(The data)

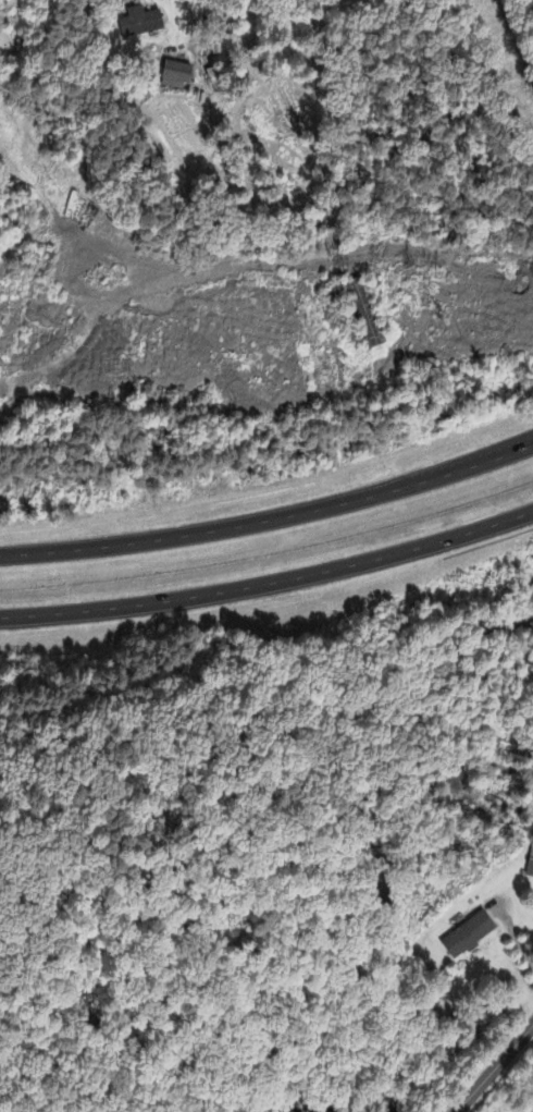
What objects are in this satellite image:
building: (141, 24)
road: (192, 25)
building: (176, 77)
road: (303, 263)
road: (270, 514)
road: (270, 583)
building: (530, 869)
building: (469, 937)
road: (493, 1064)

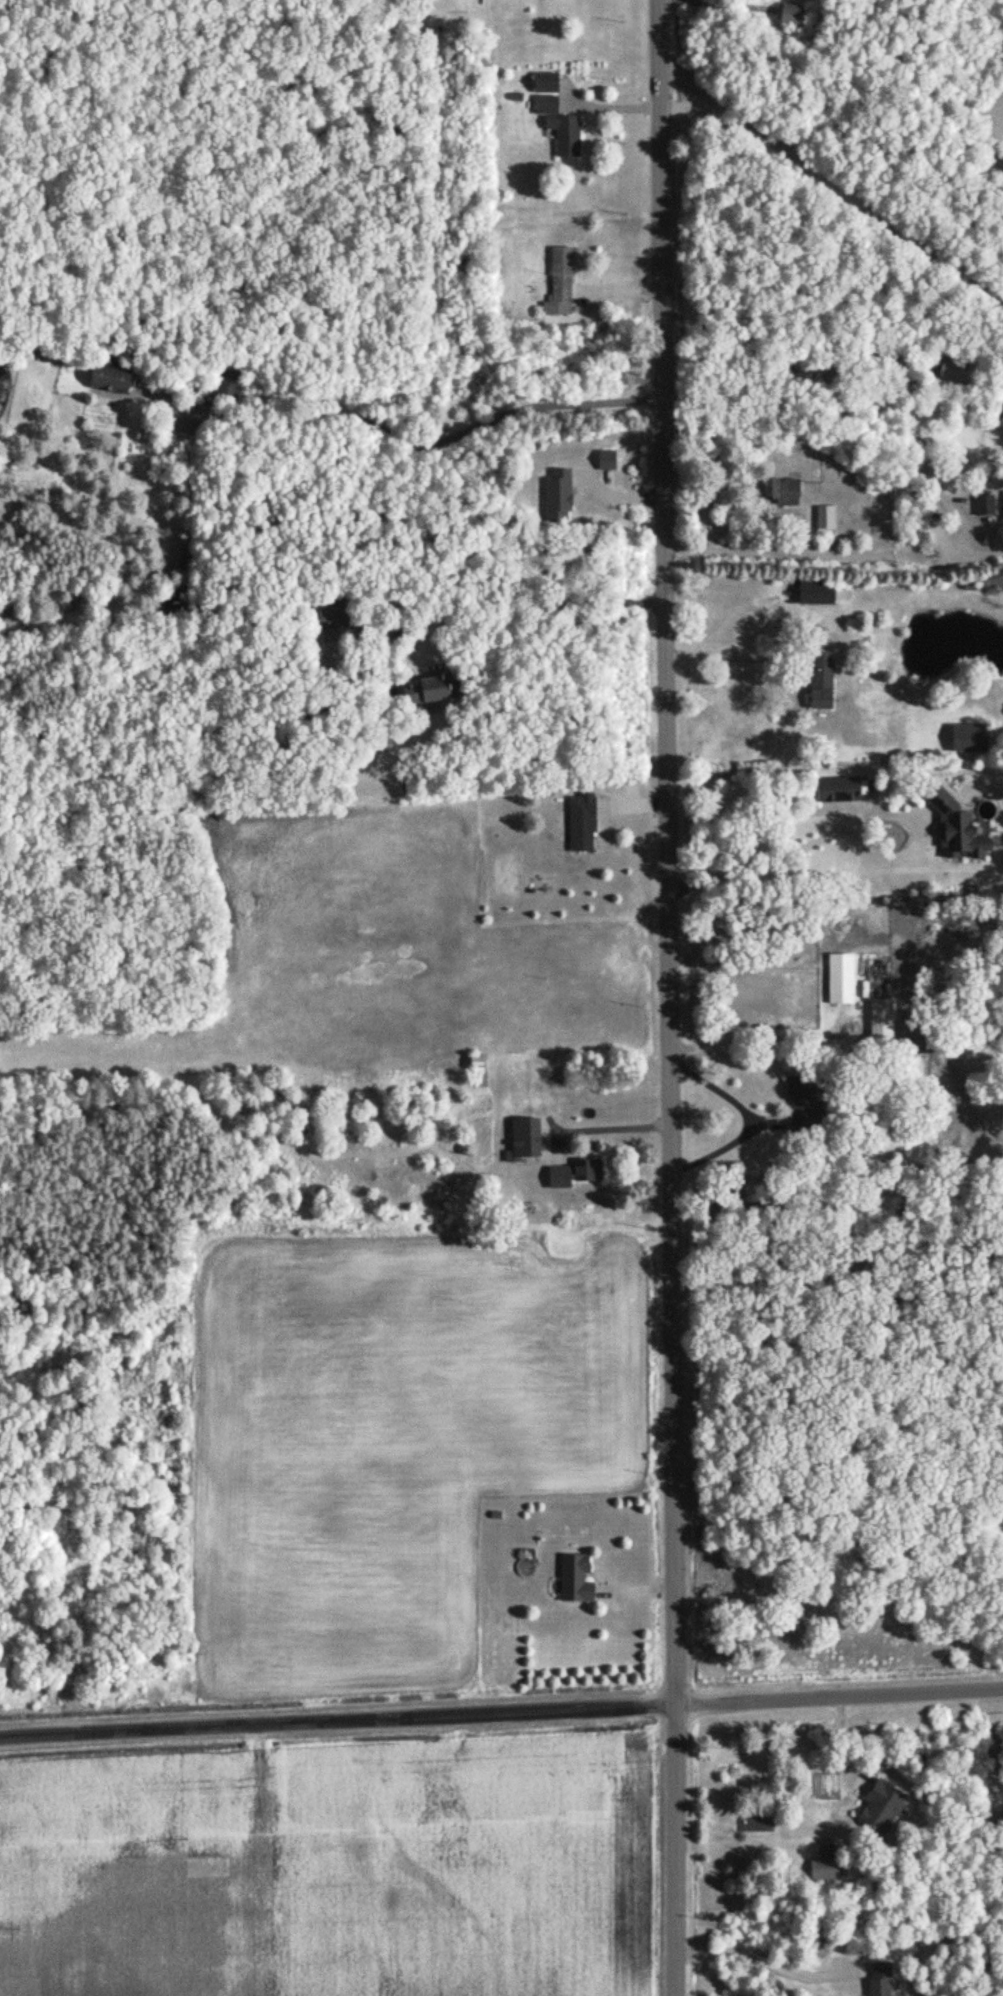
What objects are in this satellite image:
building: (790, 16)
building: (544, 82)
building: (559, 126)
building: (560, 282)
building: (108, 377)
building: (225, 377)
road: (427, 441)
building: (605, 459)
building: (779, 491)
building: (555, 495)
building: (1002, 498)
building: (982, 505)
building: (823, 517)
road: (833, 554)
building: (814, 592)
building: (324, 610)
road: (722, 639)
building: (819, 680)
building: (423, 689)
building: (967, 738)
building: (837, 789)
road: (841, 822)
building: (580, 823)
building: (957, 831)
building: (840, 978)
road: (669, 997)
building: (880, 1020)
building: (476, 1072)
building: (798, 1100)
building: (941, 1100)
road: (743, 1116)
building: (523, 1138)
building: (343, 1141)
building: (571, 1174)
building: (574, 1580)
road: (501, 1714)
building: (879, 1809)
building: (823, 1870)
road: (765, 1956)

(End The data)

Leaving the pictures aside, output each entry above exactly as written.

What objects are in this satellite image:
building: (141, 24)
road: (192, 25)
building: (176, 77)
road: (303, 263)
road: (270, 514)
road: (270, 583)
building: (530, 869)
building: (469, 937)
road: (493, 1064)

What objects are in this satellite image:
building: (790, 16)
building: (544, 82)
building: (559, 126)
building: (560, 282)
building: (108, 377)
building: (225, 377)
road: (427, 441)
building: (605, 459)
building: (779, 491)
building: (555, 495)
building: (1002, 498)
building: (982, 505)
building: (823, 517)
road: (833, 554)
building: (814, 592)
building: (324, 610)
road: (722, 639)
building: (819, 680)
building: (423, 689)
building: (967, 738)
building: (837, 789)
road: (841, 822)
building: (580, 823)
building: (957, 831)
building: (840, 978)
road: (669, 997)
building: (880, 1020)
building: (476, 1072)
building: (798, 1100)
building: (941, 1100)
road: (743, 1116)
building: (523, 1138)
building: (343, 1141)
building: (571, 1174)
building: (574, 1580)
road: (501, 1714)
building: (879, 1809)
building: (823, 1870)
road: (765, 1956)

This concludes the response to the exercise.